• **Assignment**: A picture-free, exact reproduction of the listing that follows is required.

• **Supplied information**:

*****

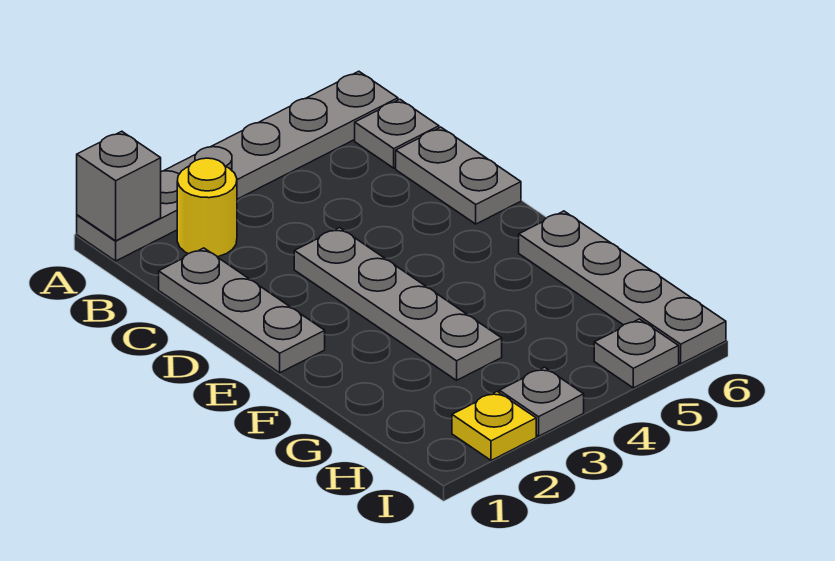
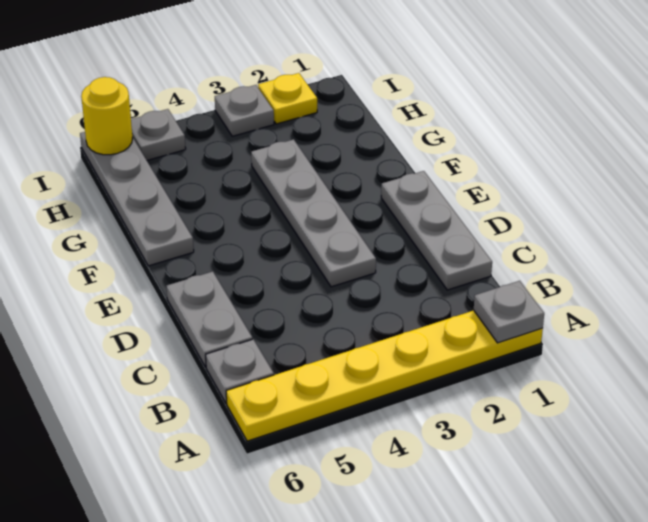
grey plate A1:A6 level 1 -> yellow plate A1:A6 level 1
grey brick A1 level 2 -> grey plate A1 level 2
yellow round brick B2 level 1 -> yellow round brick I6 level 2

*****

• **Your response**:
grey plate A1:A6 level 1 -> yellow plate A1:A6 level 1
grey brick A1 level 2 -> grey plate A1 level 2
yellow round brick B2 level 1 -> yellow round brick I6 level 2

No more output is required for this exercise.